» EXERCISE INSTRUCTIONS
Without including any images, repeat the data exactly.

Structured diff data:
####################
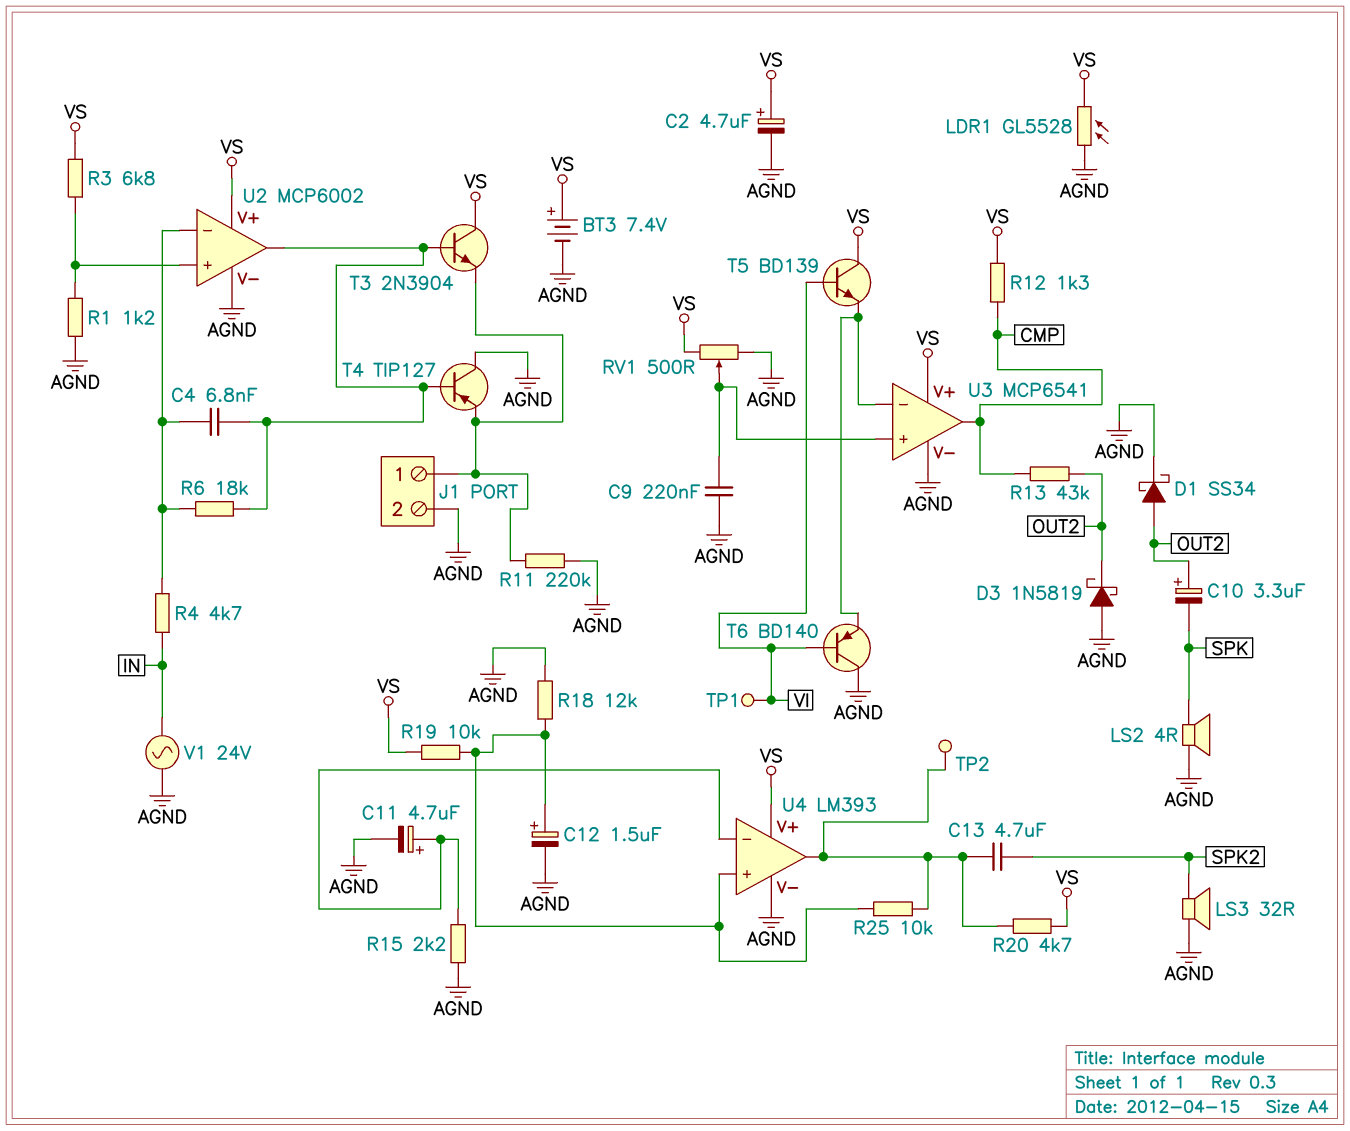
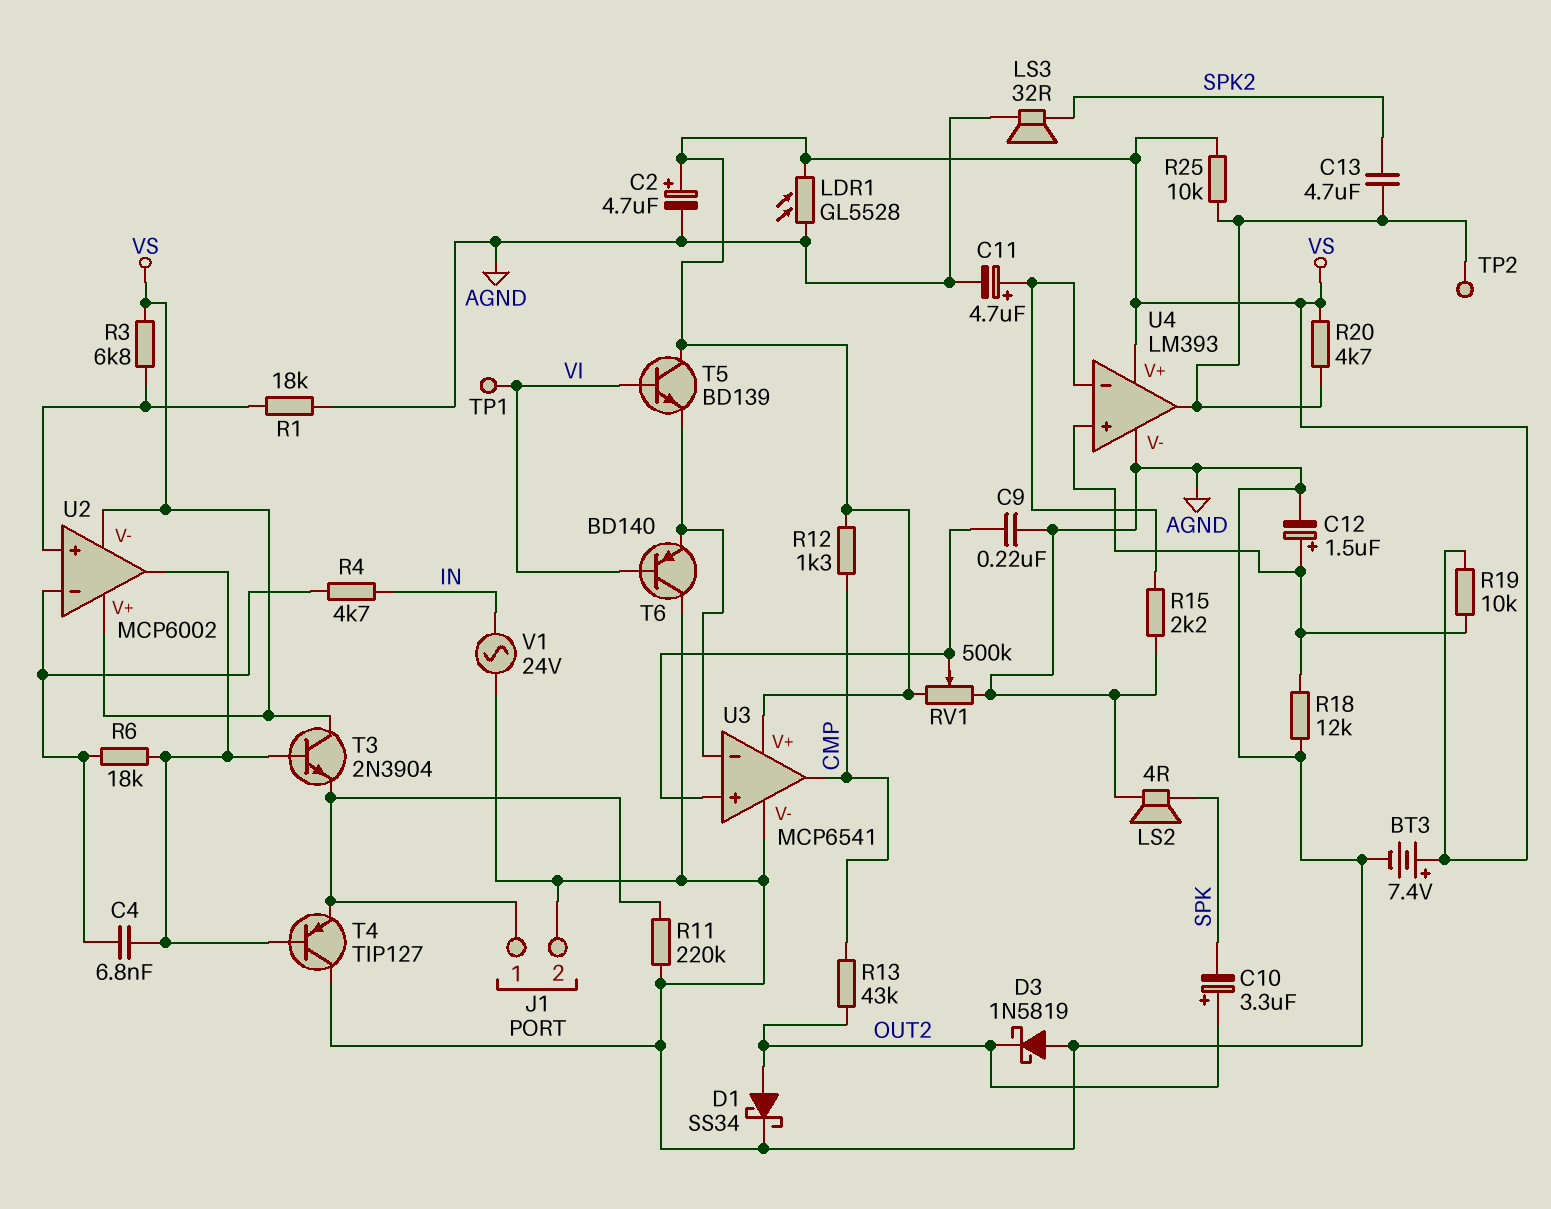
R1: 1.2k (AGND, U2/in+) -> 18k (AGND, U2/in+)
R25: 10k (U4/in+, U4/out) -> 10k (U4/out, VS)
RV1: 500 (AGND, VS, wiper U3/in+) -> 500k (AGND, VS, wiper U3/in+)
U2 pin V-: AGND -> VS

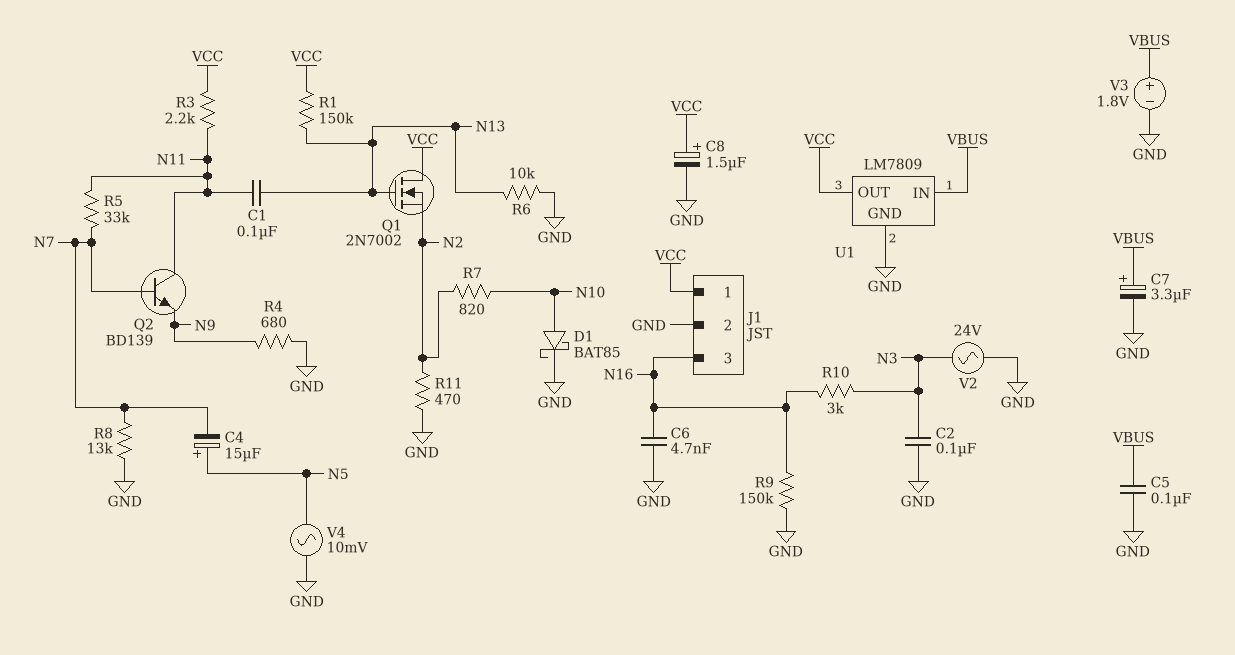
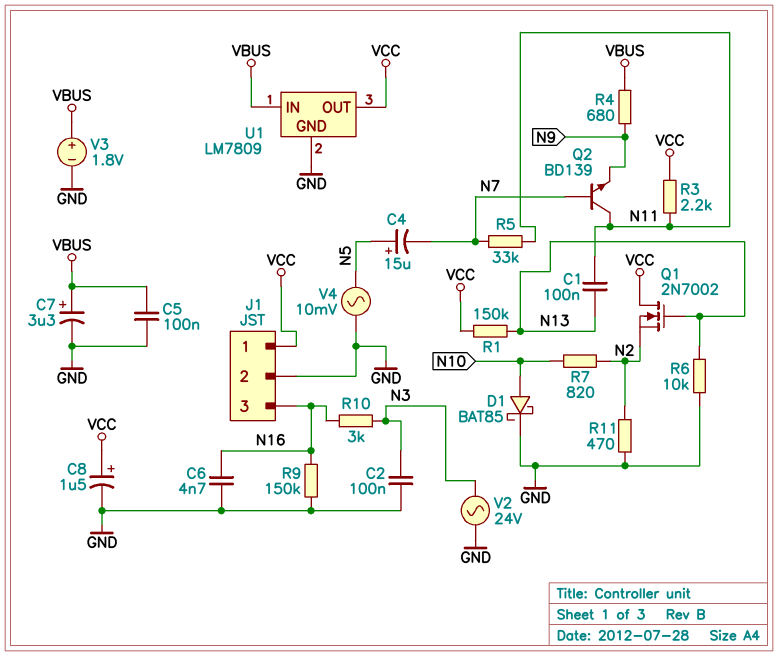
R4: 680 (GND, N9) -> 680 (N9, VBUS)
R8: 13k (GND, N7) -> none

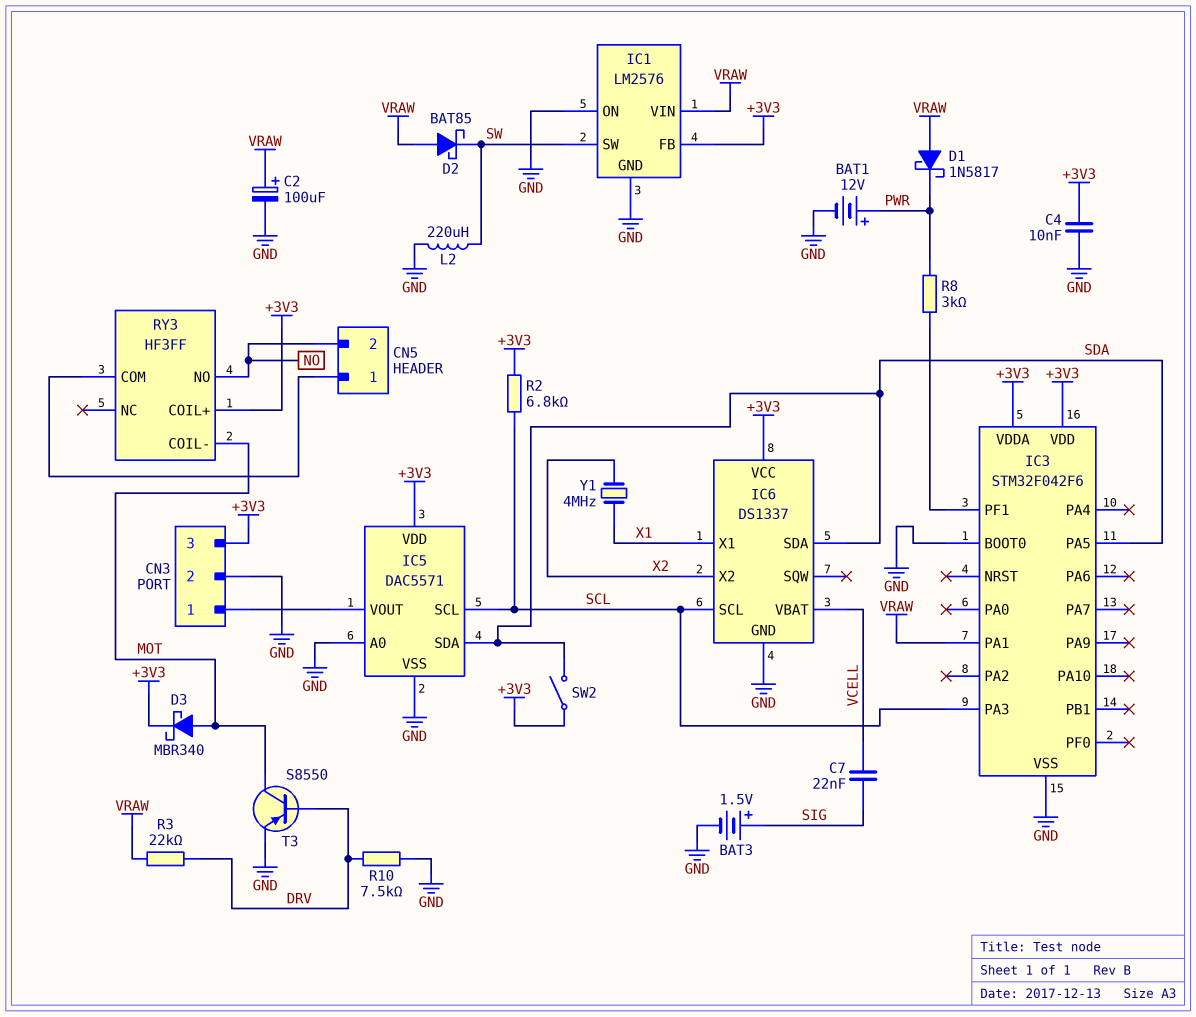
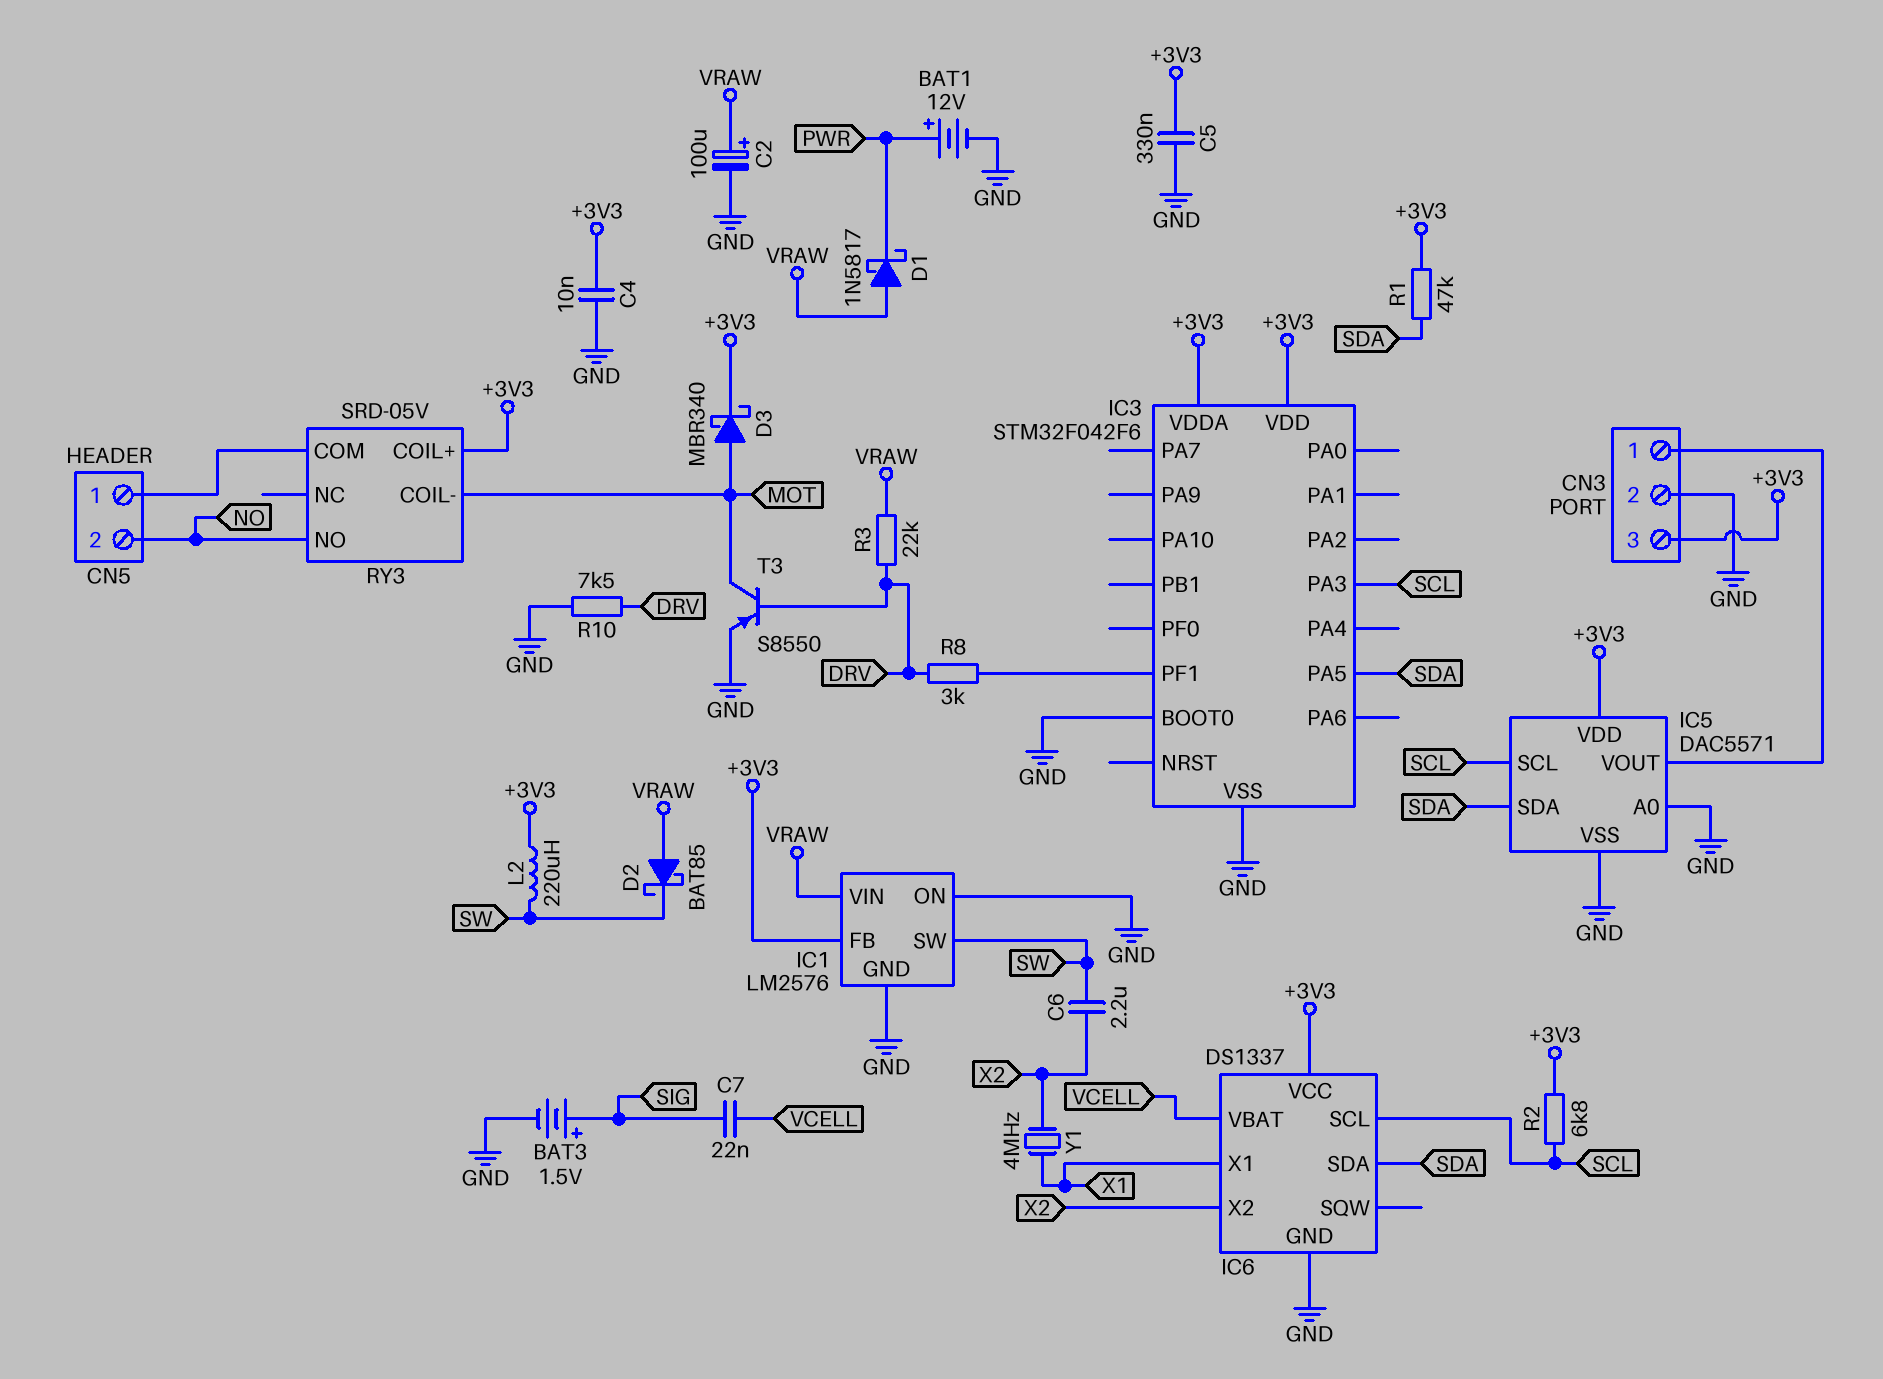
C5: none -> 330nF (+3V3, GND)
C6: none -> 2.2uF (SW, X2)
IC3 pin PA1: VRAW -> none
L2: 220uH (GND, SW) -> 220uH (+3V3, SW)
R1: none -> 47k (+3V3, SDA)
R8: 3k (IC3/PF1, PWR) -> 3k (DRV, IC3/PF1)
RY3: HF3FF -> SRD-05V
SW2: switch (+3V3, SDA) -> none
####################
» TASK ANSWER
R1: 1.2k (AGND, U2/in+) -> 18k (AGND, U2/in+)
R25: 10k (U4/in+, U4/out) -> 10k (U4/out, VS)
RV1: 500 (AGND, VS, wiper U3/in+) -> 500k (AGND, VS, wiper U3/in+)
U2 pin V-: AGND -> VS

R4: 680 (GND, N9) -> 680 (N9, VBUS)
R8: 13k (GND, N7) -> none

C5: none -> 330nF (+3V3, GND)
C6: none -> 2.2uF (SW, X2)
IC3 pin PA1: VRAW -> none
L2: 220uH (GND, SW) -> 220uH (+3V3, SW)
R1: none -> 47k (+3V3, SDA)
R8: 3k (IC3/PF1, PWR) -> 3k (DRV, IC3/PF1)
RY3: HF3FF -> SRD-05V
SW2: switch (+3V3, SDA) -> none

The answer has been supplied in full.